START Available data

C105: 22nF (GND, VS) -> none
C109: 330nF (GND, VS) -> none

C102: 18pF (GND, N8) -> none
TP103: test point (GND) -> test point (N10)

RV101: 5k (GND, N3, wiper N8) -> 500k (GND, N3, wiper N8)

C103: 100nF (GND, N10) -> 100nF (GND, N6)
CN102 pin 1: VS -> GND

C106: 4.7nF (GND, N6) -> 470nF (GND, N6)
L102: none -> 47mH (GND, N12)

END Available data
START Available data

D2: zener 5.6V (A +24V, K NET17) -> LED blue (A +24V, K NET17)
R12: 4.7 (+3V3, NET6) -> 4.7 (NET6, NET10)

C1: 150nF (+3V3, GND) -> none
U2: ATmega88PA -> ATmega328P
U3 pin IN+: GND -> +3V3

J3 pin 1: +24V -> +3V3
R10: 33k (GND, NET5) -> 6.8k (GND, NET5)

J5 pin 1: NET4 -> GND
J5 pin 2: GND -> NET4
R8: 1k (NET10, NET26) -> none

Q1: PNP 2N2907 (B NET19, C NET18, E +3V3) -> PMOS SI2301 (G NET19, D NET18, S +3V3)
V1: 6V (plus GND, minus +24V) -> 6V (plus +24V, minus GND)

END Available data
START Available data

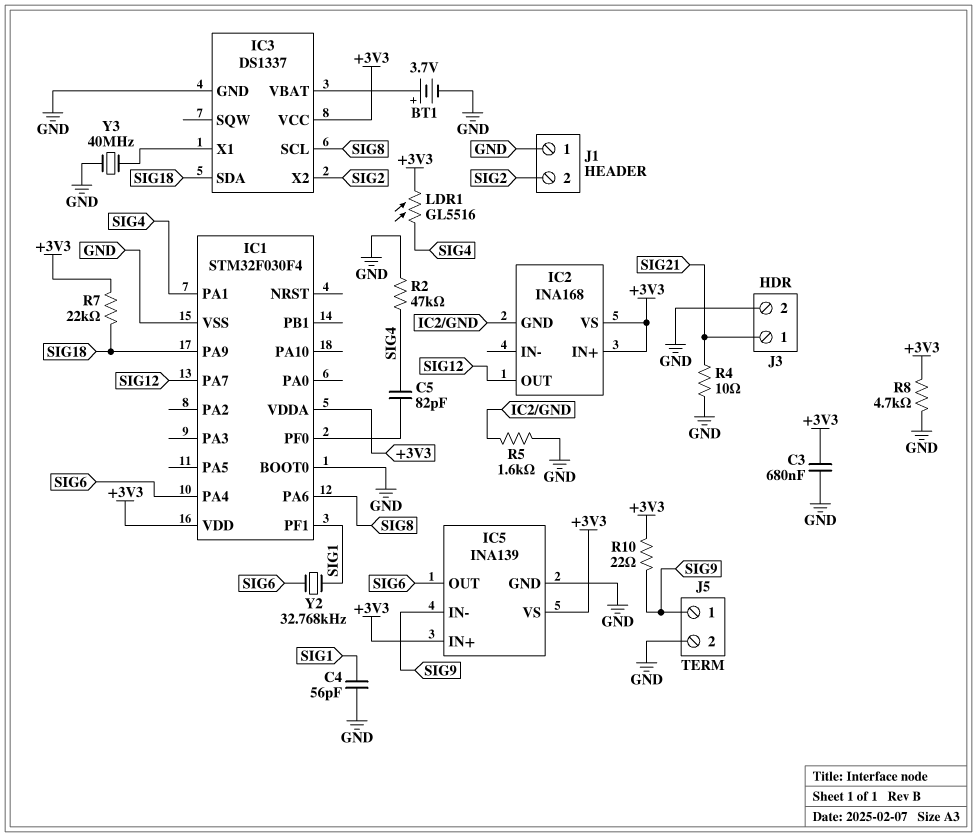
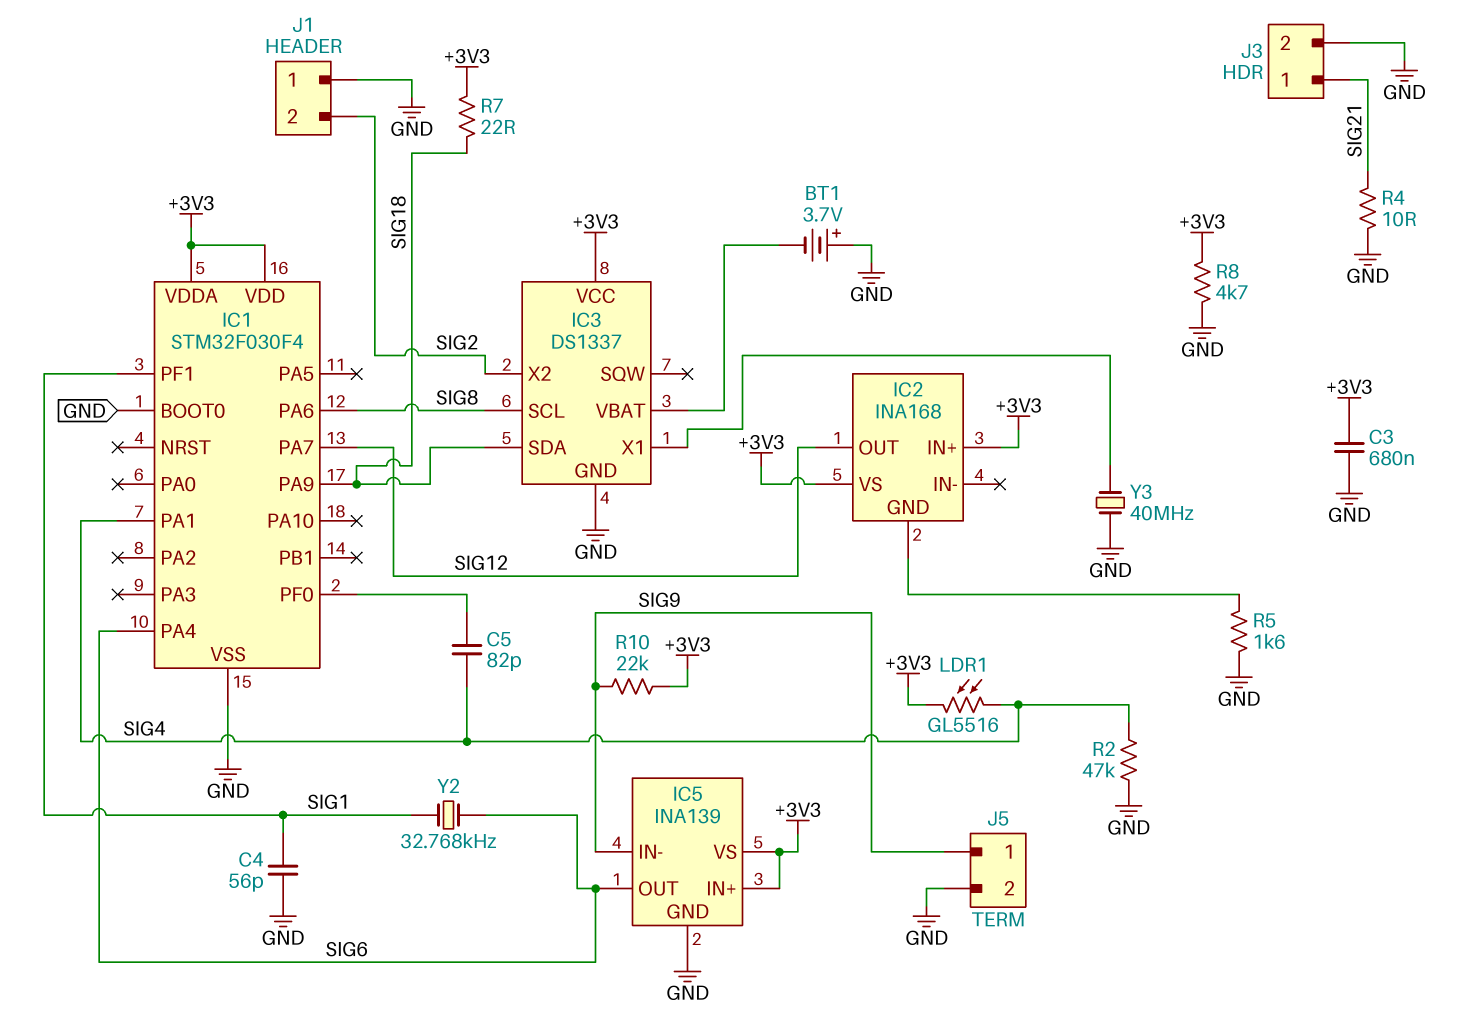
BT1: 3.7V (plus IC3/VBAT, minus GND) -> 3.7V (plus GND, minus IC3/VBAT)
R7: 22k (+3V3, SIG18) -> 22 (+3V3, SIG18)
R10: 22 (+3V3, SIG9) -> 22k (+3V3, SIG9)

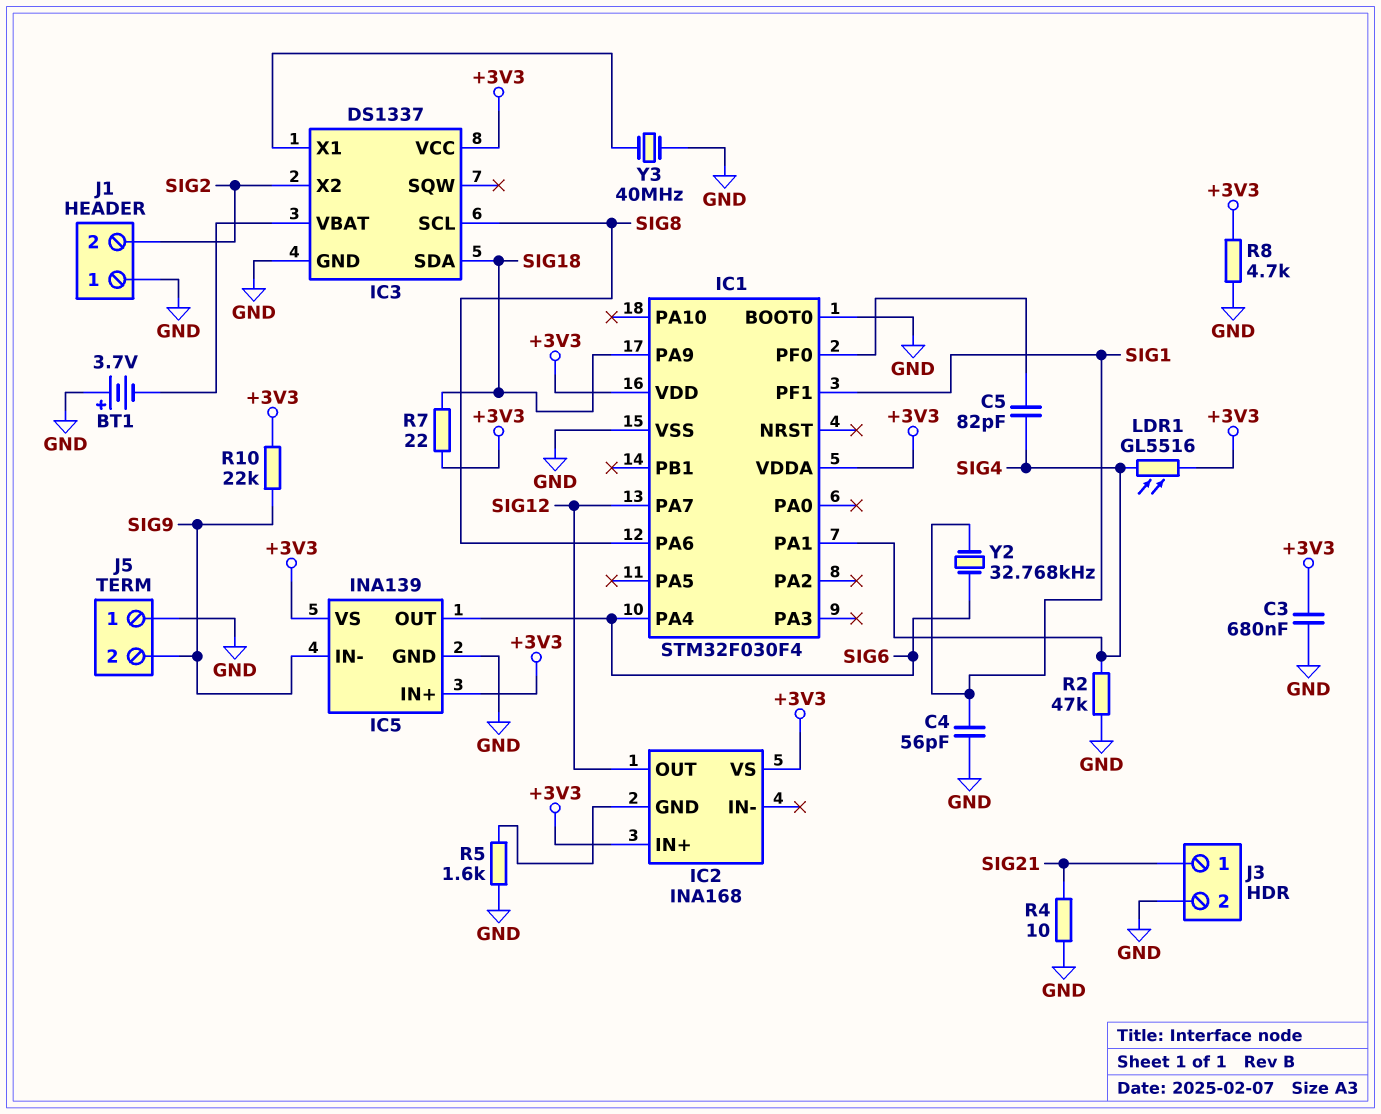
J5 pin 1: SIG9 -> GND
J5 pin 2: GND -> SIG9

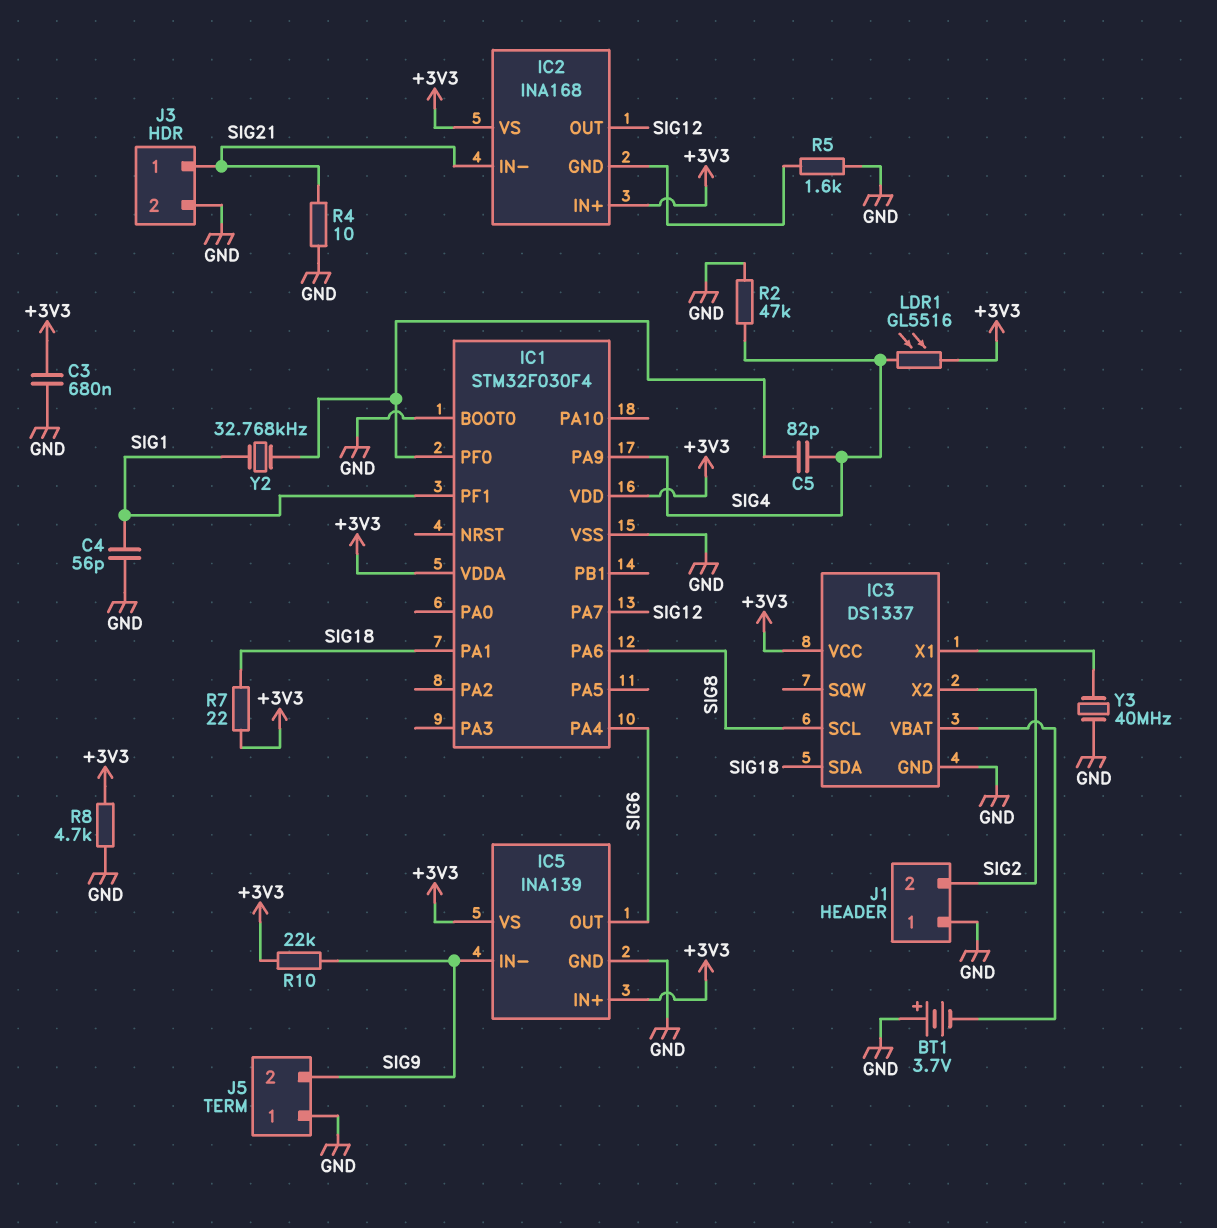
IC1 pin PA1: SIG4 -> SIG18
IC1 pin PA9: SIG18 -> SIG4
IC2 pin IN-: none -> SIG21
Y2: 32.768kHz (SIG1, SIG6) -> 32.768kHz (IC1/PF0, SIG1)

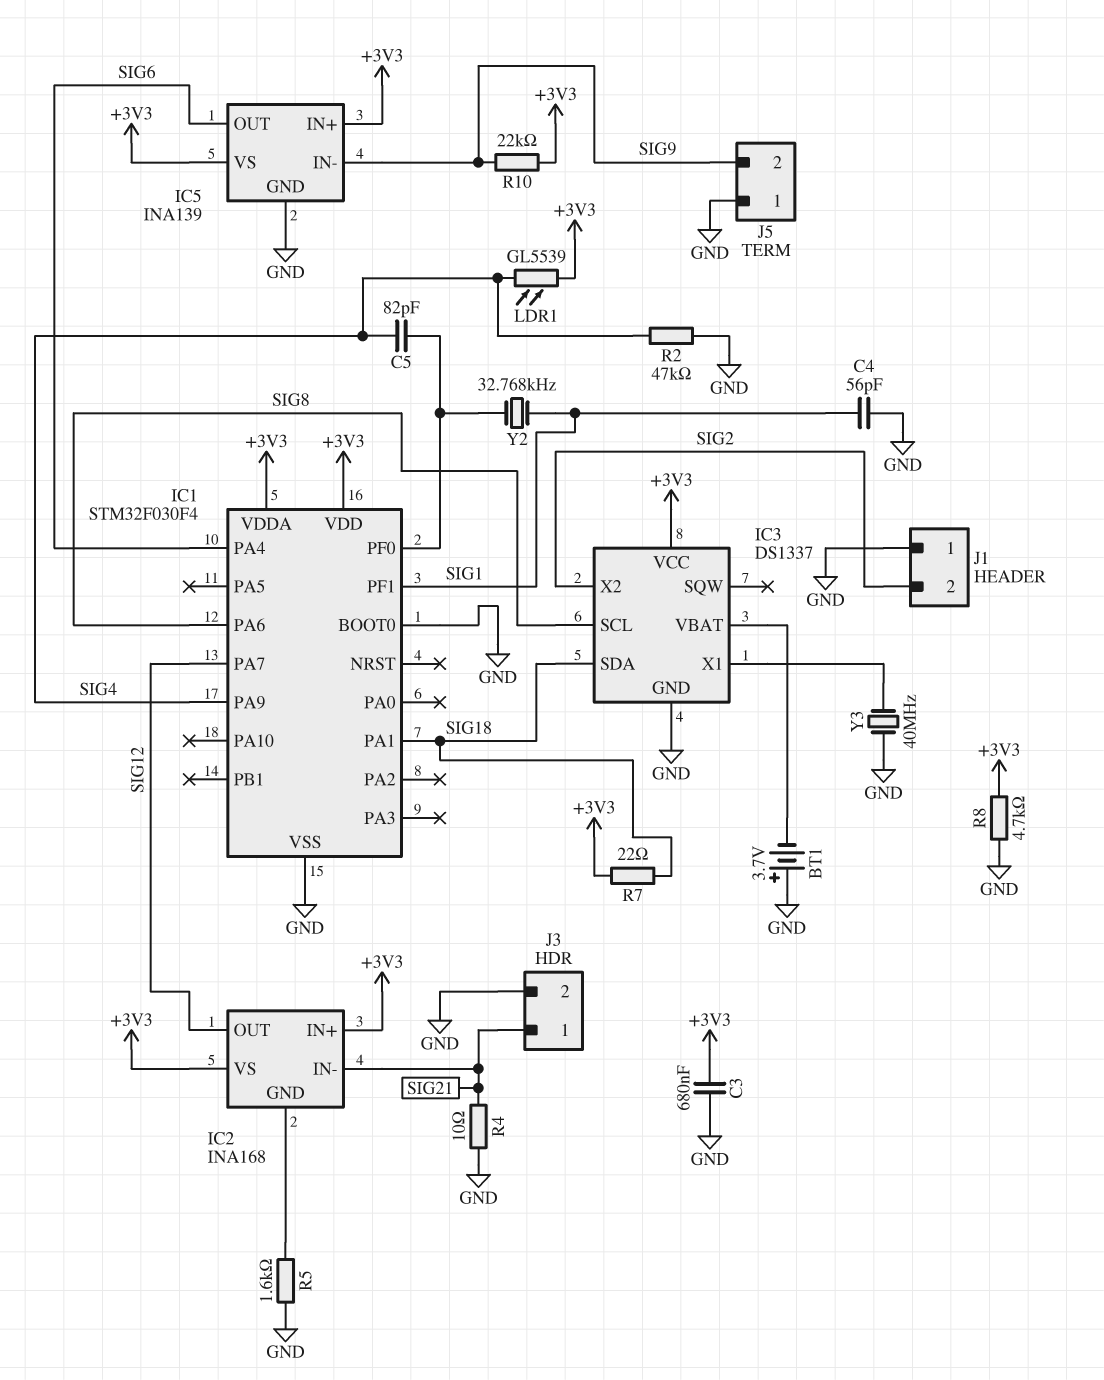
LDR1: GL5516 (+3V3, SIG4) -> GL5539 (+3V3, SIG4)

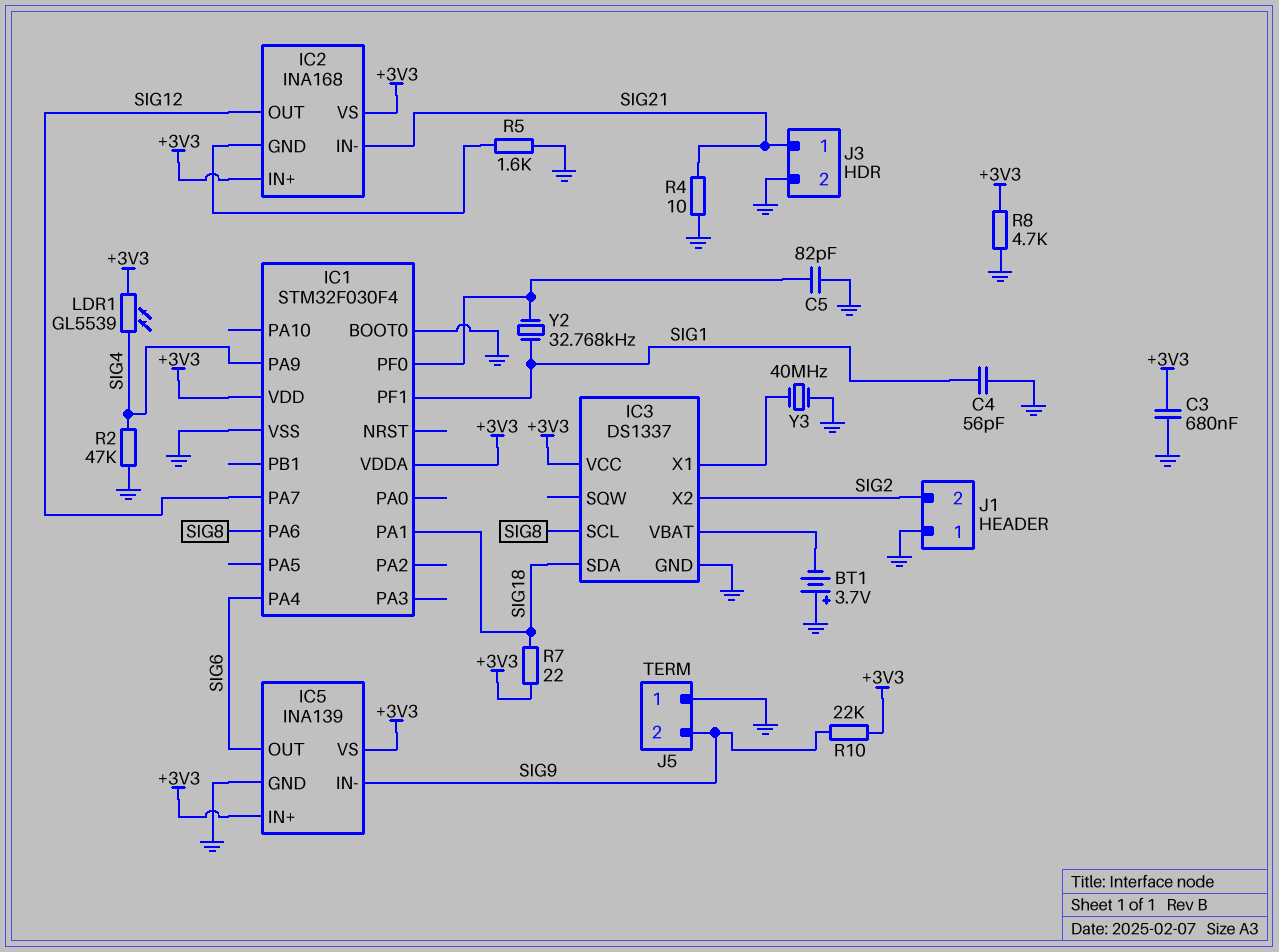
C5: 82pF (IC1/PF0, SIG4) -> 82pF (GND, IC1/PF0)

END Available data

Problem to work on:
Output exactly the lines above that lie between the line with "J5 pin 1: SIG9 -> GND" and the line with "C5: 82pF (IC1/PF0, SIG4)", those two lines included, and no pictures.

Response for this exercise:
J5 pin 1: SIG9 -> GND
J5 pin 2: GND -> SIG9

IC1 pin PA1: SIG4 -> SIG18
IC1 pin PA9: SIG18 -> SIG4
IC2 pin IN-: none -> SIG21
Y2: 32.768kHz (SIG1, SIG6) -> 32.768kHz (IC1/PF0, SIG1)

LDR1: GL5516 (+3V3, SIG4) -> GL5539 (+3V3, SIG4)

C5: 82pF (IC1/PF0, SIG4) -> 82pF (GND, IC1/PF0)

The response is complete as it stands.